> [Work request] Copy each line of the data below with the word "wallet".

* * * * * * * * *

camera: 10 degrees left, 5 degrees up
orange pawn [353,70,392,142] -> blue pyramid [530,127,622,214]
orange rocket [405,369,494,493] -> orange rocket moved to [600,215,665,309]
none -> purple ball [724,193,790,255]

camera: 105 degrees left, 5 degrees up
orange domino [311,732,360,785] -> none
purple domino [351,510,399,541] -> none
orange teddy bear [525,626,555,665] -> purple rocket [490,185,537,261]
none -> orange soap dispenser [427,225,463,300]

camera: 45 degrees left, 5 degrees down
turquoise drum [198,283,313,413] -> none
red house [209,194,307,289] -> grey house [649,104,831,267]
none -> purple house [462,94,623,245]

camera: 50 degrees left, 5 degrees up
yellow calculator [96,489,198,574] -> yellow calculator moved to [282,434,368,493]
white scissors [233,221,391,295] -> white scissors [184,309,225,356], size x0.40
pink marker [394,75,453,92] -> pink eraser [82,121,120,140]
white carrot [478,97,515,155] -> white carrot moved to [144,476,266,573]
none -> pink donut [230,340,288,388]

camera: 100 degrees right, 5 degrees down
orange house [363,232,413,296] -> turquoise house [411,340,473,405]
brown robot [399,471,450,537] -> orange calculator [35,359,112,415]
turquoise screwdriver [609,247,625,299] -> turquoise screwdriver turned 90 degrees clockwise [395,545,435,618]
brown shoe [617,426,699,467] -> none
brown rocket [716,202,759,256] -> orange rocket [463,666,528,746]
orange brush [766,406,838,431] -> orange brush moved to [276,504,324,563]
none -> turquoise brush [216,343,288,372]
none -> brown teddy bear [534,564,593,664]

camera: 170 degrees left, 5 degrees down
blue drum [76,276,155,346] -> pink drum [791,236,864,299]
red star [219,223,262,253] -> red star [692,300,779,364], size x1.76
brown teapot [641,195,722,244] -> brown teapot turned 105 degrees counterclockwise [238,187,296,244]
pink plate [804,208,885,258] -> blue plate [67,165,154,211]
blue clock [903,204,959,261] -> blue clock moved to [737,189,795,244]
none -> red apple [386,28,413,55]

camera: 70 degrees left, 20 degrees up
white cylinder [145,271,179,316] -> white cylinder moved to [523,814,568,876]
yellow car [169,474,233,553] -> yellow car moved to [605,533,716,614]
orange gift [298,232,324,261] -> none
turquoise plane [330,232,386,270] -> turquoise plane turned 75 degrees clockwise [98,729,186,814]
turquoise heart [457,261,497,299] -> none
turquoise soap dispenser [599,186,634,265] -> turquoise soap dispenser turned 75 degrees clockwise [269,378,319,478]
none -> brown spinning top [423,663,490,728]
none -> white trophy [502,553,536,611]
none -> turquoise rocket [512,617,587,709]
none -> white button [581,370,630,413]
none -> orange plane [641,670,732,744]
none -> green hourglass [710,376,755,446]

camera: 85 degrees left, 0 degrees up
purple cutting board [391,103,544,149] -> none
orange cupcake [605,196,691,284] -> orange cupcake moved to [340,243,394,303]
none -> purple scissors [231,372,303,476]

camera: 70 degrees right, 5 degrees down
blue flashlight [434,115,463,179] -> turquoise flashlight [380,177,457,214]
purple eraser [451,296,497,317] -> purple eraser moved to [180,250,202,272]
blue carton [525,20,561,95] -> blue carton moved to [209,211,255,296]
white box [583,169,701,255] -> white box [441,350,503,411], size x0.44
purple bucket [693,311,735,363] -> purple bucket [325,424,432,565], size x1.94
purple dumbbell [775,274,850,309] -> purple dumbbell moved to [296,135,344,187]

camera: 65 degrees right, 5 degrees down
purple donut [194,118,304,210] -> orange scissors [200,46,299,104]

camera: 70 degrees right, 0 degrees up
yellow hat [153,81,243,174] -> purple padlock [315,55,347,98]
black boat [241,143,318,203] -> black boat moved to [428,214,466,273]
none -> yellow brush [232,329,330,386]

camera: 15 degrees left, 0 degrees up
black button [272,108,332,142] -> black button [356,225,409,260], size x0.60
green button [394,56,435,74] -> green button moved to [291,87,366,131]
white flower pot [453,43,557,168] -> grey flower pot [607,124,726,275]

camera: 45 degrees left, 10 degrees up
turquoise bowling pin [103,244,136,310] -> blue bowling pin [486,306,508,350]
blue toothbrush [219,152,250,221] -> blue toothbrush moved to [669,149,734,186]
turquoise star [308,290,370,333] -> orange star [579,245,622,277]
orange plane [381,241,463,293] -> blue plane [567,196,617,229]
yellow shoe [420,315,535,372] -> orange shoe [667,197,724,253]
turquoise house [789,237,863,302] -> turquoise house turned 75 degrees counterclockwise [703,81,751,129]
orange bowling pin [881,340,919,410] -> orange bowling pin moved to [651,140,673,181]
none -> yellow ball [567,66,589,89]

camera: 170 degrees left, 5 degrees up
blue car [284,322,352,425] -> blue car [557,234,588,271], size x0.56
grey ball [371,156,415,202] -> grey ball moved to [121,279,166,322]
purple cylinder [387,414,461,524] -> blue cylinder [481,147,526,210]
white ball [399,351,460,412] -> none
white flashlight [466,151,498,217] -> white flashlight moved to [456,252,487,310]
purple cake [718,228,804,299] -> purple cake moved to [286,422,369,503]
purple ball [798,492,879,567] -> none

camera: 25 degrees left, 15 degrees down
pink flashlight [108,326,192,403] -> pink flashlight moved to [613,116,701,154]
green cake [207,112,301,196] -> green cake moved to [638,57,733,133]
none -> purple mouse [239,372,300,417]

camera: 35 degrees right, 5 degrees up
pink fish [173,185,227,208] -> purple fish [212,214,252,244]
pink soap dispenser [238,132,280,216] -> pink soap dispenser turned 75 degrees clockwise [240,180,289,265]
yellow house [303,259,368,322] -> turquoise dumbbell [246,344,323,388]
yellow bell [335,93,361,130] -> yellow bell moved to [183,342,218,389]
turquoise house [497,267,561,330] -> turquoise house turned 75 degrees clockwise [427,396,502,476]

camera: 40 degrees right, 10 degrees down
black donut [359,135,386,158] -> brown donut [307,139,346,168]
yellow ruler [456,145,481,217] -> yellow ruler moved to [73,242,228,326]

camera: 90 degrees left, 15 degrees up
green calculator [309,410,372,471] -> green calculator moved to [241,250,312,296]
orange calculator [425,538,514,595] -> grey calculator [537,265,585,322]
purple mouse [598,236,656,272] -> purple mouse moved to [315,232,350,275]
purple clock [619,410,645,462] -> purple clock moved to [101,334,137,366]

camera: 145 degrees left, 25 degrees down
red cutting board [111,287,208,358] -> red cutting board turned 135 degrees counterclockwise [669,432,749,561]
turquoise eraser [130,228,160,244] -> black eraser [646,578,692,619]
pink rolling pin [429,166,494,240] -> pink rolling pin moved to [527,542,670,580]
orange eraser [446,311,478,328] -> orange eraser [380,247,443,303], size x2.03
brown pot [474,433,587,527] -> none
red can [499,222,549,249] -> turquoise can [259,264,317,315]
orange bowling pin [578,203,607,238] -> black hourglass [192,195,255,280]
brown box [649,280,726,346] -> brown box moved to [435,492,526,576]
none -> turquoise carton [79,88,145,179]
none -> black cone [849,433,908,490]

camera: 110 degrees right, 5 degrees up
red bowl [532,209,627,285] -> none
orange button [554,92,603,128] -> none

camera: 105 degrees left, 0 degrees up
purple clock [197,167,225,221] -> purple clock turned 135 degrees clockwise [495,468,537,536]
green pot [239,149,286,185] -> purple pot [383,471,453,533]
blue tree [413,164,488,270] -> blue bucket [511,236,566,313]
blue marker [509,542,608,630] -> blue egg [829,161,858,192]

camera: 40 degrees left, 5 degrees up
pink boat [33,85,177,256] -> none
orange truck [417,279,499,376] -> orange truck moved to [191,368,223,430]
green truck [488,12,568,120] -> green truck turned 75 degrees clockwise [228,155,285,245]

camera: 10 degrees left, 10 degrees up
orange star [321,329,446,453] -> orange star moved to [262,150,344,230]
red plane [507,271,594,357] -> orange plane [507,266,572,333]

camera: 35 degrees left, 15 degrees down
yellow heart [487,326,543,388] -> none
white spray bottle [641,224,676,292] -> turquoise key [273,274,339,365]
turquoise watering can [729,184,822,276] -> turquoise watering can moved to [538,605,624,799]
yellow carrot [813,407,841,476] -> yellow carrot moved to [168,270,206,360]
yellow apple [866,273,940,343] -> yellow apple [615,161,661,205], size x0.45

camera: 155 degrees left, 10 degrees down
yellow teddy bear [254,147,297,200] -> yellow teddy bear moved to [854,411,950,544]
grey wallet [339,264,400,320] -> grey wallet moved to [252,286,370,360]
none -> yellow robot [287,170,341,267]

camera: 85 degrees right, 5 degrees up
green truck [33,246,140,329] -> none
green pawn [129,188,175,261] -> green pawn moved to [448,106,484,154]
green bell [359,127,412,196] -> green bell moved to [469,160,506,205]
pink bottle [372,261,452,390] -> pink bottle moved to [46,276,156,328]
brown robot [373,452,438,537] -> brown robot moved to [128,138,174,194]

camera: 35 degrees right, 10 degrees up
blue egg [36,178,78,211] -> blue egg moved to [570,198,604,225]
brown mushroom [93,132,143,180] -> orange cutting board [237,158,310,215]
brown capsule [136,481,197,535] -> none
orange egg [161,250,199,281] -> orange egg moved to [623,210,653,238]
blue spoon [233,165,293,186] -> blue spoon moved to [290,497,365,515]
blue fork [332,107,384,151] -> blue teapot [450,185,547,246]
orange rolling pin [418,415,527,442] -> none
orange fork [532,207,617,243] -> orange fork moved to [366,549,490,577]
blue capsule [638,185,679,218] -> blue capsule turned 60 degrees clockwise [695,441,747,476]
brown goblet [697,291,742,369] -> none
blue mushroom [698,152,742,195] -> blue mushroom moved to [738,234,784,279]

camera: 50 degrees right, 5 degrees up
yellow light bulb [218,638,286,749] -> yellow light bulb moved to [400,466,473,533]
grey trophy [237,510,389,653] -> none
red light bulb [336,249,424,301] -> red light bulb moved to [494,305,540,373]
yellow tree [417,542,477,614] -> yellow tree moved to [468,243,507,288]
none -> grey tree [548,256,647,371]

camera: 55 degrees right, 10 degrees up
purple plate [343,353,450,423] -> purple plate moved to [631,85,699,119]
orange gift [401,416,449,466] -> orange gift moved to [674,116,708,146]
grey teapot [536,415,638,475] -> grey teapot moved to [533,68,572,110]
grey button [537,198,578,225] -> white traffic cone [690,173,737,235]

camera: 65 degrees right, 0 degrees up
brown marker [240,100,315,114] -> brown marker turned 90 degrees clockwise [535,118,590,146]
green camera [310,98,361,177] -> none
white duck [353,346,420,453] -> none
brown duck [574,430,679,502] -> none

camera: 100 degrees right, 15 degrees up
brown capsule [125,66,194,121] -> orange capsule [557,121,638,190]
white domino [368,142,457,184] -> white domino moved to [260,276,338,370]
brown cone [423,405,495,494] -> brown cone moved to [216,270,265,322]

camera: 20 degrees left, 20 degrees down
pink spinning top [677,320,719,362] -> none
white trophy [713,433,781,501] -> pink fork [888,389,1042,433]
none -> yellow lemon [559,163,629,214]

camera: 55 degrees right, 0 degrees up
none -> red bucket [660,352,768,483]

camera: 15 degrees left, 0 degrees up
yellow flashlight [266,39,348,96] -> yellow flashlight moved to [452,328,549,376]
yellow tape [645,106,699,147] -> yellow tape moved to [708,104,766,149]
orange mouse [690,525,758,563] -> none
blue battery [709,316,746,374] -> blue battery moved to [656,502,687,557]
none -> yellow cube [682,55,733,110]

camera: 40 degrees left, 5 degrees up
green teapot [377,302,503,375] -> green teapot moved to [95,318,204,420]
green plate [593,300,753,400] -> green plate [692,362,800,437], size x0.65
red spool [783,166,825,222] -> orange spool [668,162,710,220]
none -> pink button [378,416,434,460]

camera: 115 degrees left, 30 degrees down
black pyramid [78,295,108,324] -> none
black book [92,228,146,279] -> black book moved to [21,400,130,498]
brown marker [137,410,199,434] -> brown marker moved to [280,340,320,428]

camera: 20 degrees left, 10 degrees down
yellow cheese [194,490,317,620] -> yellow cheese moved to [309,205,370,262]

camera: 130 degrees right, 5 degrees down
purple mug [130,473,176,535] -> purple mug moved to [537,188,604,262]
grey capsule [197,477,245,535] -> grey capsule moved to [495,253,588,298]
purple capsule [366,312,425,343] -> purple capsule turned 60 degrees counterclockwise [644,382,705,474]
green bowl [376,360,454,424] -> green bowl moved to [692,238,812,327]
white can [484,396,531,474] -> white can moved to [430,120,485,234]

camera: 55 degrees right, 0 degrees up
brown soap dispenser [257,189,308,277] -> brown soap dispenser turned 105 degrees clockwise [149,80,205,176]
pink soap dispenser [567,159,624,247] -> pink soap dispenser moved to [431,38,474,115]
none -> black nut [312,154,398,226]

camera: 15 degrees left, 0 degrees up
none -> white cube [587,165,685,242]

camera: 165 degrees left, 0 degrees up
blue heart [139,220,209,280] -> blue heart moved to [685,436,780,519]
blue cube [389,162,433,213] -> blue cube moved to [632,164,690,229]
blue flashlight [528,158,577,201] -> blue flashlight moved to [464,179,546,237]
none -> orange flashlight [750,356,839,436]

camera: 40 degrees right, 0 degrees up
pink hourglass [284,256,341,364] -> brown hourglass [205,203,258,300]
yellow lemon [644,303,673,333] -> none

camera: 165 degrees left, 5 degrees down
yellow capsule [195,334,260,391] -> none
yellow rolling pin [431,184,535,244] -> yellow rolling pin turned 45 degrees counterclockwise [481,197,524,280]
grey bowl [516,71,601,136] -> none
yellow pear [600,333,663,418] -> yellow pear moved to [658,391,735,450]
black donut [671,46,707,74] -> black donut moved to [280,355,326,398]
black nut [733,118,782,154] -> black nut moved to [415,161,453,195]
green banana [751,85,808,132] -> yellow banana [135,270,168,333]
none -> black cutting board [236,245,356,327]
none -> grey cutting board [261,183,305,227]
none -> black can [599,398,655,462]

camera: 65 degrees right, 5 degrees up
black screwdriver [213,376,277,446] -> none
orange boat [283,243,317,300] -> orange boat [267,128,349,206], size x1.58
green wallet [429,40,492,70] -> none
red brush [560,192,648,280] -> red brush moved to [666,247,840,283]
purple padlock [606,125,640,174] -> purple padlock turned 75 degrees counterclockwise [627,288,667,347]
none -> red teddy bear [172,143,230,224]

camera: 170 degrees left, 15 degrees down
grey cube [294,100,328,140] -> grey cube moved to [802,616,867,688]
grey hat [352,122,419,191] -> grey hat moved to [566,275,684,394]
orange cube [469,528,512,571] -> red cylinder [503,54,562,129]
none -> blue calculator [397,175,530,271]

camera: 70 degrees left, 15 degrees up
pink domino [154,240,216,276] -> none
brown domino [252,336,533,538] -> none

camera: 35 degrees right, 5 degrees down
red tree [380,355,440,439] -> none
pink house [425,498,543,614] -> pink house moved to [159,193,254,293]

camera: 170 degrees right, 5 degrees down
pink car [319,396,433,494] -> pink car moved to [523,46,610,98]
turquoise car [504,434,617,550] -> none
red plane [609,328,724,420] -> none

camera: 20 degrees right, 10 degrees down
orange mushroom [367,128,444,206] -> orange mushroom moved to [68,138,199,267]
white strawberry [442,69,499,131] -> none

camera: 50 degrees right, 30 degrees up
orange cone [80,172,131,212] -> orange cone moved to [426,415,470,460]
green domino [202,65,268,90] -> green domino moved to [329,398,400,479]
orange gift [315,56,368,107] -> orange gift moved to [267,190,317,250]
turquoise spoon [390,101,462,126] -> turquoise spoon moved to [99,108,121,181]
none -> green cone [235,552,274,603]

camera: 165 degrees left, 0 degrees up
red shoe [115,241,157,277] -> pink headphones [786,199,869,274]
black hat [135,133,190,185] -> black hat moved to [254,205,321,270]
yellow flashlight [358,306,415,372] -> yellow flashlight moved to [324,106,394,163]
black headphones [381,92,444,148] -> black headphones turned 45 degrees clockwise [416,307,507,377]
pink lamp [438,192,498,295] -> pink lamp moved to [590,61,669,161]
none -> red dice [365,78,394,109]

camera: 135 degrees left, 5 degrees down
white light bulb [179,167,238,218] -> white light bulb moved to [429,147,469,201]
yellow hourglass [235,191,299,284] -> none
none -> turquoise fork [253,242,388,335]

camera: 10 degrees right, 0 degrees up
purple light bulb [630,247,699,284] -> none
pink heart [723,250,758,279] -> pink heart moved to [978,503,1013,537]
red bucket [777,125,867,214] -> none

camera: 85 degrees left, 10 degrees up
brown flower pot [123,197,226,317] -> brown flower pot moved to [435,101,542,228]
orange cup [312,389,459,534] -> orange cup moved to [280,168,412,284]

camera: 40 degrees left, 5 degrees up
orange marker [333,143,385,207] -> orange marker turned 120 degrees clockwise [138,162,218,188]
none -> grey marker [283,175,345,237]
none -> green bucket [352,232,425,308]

* * * * * * * * *

> [Answer to the exercise]
grey wallet [339,264,400,320] -> grey wallet moved to [252,286,370,360]
green wallet [429,40,492,70] -> none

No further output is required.